#### Input ####

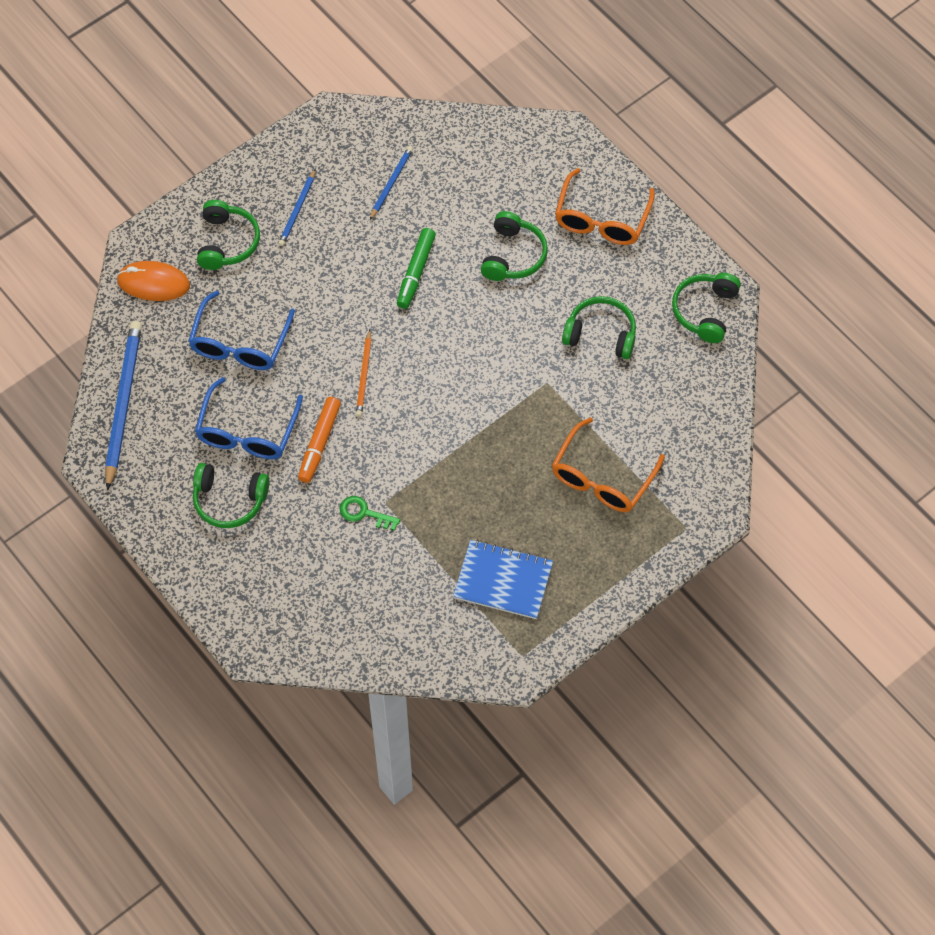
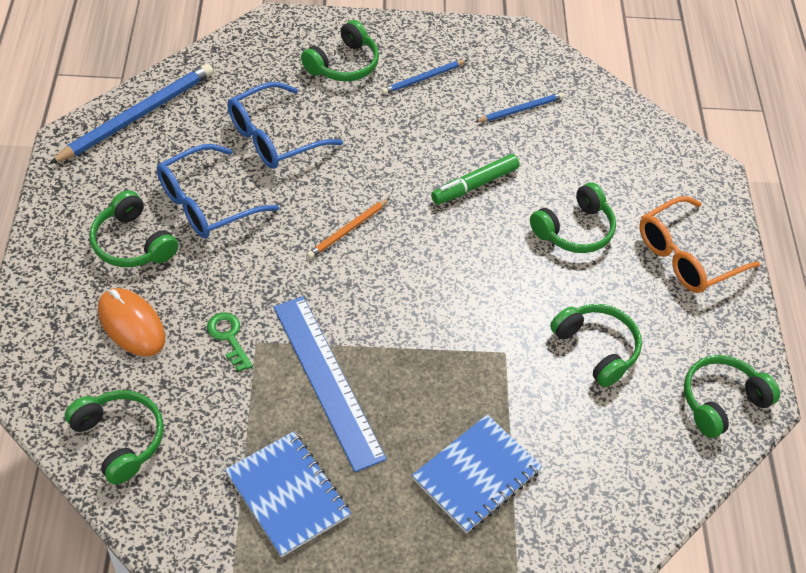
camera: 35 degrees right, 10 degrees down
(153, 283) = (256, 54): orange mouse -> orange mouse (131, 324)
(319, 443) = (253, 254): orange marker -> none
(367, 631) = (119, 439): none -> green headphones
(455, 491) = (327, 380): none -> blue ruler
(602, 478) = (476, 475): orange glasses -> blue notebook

####

§ Exercise:
Every record above needs to be repeated exactly; pictures are to be left out.

§ Exercise answer:
camera: 35 degrees right, 10 degrees down
(153, 283) = (256, 54): orange mouse -> orange mouse (131, 324)
(319, 443) = (253, 254): orange marker -> none
(367, 631) = (119, 439): none -> green headphones
(455, 491) = (327, 380): none -> blue ruler
(602, 478) = (476, 475): orange glasses -> blue notebook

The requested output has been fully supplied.